Task directions:
Your answer should be the lines below from the one with "C1: none -> 6.8uF (GND, IC7/Q3)" to the one with "J1 pin 2: none -> AGND", both included, given again exactly and with nothing added.

(Change listing data)
* * *
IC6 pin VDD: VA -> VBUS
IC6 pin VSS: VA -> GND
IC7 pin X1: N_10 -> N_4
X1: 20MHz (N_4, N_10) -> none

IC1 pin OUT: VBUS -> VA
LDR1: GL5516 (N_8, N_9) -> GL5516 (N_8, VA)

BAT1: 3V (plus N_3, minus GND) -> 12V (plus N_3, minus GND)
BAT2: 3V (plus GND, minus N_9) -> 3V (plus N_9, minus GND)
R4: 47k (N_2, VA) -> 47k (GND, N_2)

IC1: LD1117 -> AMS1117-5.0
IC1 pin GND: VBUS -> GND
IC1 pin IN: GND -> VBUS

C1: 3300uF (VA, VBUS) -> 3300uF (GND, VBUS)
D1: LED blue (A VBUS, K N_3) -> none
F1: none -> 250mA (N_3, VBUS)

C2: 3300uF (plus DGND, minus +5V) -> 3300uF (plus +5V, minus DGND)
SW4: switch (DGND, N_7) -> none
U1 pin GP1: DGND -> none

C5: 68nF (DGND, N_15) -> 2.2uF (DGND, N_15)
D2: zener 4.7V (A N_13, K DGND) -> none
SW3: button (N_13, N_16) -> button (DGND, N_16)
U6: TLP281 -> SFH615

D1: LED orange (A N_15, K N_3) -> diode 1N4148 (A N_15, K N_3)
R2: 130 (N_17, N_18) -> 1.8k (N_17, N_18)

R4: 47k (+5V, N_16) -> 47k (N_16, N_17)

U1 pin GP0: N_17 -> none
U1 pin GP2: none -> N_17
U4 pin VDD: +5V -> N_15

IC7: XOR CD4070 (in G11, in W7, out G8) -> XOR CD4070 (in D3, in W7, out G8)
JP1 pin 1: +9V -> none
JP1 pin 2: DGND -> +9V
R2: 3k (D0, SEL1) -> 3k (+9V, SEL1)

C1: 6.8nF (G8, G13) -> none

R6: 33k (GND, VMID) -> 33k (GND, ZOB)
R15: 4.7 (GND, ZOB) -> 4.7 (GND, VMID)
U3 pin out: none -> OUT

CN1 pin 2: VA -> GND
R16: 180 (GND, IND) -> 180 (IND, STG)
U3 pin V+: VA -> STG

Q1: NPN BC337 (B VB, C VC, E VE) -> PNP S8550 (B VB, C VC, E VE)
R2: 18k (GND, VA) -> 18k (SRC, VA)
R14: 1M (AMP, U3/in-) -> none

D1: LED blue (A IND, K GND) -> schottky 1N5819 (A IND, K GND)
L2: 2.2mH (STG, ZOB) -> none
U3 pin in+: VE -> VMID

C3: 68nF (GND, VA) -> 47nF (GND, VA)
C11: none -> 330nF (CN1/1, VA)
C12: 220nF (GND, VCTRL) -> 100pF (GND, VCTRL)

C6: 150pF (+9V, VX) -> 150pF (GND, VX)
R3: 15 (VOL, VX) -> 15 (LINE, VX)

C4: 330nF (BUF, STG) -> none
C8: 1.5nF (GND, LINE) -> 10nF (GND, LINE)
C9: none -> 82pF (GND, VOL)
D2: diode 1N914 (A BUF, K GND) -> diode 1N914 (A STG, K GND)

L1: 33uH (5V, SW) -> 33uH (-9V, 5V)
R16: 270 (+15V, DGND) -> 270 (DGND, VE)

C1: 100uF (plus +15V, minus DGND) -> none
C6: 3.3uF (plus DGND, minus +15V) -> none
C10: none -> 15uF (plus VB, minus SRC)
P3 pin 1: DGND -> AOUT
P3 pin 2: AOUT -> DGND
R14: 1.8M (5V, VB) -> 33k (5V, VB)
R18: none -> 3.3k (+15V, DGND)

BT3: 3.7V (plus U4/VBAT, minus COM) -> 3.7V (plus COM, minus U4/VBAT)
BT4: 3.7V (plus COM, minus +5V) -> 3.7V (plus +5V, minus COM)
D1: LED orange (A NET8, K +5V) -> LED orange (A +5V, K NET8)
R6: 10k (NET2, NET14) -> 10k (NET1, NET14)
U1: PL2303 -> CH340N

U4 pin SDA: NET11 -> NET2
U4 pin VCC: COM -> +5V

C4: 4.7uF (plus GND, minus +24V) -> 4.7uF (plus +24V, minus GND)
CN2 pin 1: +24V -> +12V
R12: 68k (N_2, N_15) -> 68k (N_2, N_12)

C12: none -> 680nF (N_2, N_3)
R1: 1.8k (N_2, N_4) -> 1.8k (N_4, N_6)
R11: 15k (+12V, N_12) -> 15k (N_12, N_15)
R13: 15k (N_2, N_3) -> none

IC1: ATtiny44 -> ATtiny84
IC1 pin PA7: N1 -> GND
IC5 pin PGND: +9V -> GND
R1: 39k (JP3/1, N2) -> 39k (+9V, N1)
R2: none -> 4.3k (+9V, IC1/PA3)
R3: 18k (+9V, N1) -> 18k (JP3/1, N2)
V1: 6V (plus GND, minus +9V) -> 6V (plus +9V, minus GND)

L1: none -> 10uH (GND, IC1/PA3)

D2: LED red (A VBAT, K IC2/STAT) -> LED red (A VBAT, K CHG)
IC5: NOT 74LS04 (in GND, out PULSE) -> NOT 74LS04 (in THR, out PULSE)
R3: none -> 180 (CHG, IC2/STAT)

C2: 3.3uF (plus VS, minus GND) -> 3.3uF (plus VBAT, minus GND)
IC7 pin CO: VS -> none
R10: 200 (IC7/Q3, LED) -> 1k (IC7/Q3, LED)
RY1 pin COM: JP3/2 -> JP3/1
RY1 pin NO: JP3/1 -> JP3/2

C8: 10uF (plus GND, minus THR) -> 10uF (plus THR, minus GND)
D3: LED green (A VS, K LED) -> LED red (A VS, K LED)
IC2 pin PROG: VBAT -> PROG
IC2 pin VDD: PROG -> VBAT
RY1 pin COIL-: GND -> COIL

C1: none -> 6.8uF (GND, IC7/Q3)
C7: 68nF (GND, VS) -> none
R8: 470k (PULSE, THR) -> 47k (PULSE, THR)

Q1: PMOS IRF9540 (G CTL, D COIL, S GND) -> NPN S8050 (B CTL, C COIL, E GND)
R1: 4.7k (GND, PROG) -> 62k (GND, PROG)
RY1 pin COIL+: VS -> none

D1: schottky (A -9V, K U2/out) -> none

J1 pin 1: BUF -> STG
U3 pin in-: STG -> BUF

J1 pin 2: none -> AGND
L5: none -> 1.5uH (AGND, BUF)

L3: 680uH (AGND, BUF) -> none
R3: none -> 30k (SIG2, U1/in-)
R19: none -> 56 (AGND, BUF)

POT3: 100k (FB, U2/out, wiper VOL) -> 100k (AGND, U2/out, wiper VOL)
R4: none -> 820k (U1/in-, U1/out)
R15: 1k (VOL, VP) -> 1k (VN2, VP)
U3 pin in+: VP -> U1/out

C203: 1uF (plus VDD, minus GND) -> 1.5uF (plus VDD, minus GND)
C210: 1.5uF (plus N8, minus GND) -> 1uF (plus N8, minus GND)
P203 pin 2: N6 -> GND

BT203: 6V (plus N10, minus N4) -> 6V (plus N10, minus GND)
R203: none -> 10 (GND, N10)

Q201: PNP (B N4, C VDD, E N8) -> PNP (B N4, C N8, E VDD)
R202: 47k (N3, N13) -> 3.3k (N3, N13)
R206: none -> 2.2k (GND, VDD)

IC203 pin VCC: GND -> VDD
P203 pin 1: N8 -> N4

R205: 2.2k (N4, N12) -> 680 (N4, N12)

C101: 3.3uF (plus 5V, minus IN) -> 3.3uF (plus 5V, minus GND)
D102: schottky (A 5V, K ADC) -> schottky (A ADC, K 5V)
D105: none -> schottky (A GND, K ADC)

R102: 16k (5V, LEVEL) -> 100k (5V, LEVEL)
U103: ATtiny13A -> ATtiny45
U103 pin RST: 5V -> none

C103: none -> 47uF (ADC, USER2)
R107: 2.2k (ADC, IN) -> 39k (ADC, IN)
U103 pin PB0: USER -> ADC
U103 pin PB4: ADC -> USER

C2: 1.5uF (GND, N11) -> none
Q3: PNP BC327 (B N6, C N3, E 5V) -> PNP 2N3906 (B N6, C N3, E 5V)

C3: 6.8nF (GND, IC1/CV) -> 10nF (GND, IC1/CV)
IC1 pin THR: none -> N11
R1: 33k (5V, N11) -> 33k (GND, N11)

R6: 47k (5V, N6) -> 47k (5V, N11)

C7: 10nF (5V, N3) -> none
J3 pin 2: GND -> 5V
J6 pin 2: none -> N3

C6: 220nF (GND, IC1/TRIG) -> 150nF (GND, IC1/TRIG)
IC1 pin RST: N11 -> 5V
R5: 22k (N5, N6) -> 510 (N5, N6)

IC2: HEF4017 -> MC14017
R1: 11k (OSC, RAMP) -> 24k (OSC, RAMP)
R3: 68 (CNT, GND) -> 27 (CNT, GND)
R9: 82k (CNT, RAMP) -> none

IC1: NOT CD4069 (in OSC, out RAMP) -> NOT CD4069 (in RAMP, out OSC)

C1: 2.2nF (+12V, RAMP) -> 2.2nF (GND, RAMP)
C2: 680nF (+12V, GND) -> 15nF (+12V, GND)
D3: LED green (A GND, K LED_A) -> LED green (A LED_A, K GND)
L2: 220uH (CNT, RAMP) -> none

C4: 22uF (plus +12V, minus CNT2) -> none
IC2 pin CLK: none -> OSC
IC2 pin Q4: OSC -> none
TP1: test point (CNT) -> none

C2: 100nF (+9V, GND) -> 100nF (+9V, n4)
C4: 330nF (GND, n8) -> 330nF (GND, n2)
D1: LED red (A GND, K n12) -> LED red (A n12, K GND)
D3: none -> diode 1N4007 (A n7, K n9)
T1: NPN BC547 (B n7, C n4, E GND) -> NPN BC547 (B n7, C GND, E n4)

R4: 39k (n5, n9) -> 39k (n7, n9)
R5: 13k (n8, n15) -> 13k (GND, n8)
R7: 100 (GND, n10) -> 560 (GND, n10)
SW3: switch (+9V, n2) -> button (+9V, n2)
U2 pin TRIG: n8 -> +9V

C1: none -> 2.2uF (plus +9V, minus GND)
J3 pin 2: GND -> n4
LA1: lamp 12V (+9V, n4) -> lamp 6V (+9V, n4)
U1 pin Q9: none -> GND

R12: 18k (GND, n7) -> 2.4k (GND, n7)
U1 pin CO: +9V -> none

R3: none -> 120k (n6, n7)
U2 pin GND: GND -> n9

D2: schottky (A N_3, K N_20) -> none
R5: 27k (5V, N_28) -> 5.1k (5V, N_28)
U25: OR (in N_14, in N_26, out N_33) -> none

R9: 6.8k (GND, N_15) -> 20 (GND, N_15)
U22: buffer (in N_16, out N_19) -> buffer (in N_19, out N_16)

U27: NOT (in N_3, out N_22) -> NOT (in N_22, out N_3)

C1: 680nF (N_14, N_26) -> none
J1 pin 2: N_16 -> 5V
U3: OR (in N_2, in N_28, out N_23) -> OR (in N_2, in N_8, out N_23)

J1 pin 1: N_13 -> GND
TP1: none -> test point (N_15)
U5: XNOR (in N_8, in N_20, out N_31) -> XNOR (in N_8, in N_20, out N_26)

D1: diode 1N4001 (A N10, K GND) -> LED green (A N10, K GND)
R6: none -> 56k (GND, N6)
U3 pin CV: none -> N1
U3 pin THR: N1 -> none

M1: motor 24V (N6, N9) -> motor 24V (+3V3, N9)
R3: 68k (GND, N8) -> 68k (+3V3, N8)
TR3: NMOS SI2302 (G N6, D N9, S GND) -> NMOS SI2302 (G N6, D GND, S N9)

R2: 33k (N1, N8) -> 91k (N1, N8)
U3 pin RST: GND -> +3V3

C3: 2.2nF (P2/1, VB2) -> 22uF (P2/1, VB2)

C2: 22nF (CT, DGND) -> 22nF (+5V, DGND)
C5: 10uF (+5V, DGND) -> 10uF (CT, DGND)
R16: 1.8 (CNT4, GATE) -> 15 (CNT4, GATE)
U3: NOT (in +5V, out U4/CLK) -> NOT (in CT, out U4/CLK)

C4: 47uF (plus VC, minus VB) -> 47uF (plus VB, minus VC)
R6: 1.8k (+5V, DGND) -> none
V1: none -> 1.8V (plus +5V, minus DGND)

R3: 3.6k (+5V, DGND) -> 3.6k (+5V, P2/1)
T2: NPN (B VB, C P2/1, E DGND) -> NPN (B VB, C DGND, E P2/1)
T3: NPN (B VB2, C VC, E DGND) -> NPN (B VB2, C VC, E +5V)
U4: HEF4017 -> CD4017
* * *
Task solution:
C1: none -> 6.8uF (GND, IC7/Q3)
C7: 68nF (GND, VS) -> none
R8: 470k (PULSE, THR) -> 47k (PULSE, THR)

Q1: PMOS IRF9540 (G CTL, D COIL, S GND) -> NPN S8050 (B CTL, C COIL, E GND)
R1: 4.7k (GND, PROG) -> 62k (GND, PROG)
RY1 pin COIL+: VS -> none

D1: schottky (A -9V, K U2/out) -> none

J1 pin 1: BUF -> STG
U3 pin in-: STG -> BUF

J1 pin 2: none -> AGND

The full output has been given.